WHAT THIS TASK INVOLVES: From the data, copy out every line in which the word "spoon" appears.

[[ TASK MATERIAL open ]]

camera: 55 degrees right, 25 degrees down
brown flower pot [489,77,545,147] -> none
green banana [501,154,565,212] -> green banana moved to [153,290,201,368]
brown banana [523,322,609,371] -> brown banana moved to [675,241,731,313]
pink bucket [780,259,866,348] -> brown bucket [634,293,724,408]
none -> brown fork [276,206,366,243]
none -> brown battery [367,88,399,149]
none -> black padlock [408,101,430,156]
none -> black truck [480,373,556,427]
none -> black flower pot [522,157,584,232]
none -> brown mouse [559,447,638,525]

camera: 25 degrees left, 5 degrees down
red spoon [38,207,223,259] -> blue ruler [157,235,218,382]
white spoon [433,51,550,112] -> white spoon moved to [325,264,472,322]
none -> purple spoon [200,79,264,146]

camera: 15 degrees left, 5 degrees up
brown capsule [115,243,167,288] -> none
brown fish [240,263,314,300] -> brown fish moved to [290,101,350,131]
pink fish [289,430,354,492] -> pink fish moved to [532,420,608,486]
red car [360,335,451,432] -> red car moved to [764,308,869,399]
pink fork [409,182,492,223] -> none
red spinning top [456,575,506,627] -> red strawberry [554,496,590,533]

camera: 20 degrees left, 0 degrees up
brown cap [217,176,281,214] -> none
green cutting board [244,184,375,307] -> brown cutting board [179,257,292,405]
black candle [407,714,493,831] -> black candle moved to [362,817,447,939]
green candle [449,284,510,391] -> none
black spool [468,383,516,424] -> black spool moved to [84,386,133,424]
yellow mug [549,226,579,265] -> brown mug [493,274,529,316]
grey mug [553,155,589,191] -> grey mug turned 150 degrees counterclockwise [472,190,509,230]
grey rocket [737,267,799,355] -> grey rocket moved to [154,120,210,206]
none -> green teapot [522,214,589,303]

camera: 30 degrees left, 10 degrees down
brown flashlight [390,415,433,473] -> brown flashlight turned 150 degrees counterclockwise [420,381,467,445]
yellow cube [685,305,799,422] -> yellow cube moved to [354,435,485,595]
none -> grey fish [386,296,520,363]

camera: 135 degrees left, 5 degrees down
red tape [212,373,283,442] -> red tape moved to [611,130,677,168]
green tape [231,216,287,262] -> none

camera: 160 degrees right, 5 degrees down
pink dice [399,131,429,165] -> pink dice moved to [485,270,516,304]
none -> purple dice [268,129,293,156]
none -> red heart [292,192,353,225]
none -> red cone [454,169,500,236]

[[ TASK MATERIAL closed ]]

ANSWER SPACE:
red spoon [38,207,223,259] -> blue ruler [157,235,218,382]
white spoon [433,51,550,112] -> white spoon moved to [325,264,472,322]
none -> purple spoon [200,79,264,146]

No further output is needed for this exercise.